**Exercise**
In the entries below, find each line with the word "MISO" and pull it out.

(Collection entries)
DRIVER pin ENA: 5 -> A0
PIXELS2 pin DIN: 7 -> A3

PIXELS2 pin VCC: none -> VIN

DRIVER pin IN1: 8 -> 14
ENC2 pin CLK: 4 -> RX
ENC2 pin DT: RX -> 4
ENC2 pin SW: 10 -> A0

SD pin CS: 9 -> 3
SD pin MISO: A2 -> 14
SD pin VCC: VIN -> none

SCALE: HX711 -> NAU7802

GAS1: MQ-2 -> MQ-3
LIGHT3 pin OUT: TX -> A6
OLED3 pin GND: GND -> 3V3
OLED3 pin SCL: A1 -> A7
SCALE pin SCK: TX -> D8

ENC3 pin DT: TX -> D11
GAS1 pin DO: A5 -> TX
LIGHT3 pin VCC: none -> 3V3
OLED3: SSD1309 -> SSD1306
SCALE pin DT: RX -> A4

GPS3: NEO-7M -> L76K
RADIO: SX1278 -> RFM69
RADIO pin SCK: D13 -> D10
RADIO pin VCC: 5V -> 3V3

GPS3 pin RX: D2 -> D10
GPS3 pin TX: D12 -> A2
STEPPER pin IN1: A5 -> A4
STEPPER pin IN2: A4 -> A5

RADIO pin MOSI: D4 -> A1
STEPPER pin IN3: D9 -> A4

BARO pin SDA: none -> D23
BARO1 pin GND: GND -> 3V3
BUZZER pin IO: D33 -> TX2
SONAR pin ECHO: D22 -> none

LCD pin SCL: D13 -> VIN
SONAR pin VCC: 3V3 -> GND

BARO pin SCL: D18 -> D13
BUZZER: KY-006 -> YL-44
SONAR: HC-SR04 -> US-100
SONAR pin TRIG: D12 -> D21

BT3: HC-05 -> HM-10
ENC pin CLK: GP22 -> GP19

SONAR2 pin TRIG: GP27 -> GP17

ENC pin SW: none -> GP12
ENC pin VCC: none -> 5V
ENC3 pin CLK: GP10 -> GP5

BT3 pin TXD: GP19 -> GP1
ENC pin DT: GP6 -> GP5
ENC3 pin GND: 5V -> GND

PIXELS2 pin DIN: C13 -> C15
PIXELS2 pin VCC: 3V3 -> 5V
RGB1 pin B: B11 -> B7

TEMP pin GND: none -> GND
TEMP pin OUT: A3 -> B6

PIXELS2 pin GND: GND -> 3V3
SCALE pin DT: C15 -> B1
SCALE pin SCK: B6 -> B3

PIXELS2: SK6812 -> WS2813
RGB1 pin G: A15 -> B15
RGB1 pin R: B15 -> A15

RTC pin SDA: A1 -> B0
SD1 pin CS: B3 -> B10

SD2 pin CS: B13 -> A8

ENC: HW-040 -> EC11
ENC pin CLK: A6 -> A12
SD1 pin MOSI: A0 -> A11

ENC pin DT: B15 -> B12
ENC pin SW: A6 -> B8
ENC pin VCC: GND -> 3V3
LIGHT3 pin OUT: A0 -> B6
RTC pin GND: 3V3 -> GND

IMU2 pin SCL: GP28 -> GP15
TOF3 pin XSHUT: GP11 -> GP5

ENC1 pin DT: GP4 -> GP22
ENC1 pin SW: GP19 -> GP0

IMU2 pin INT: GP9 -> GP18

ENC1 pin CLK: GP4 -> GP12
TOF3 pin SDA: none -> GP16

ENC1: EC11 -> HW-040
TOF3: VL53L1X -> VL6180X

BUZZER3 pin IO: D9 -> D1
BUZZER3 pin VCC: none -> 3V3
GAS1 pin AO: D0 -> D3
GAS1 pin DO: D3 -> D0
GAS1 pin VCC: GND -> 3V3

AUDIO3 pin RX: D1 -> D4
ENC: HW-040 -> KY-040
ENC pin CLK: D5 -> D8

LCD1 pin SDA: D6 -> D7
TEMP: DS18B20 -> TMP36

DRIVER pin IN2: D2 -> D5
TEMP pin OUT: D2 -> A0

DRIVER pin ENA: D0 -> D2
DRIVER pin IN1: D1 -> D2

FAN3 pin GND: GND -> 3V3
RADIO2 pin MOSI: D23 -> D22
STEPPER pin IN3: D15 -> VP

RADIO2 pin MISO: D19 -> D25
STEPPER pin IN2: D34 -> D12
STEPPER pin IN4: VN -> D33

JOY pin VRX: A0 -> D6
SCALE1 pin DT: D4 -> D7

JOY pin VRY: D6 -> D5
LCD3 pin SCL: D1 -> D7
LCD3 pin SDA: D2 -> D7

**Exercise response**
SD pin MISO: A2 -> 14
RADIO2 pin MISO: D19 -> D25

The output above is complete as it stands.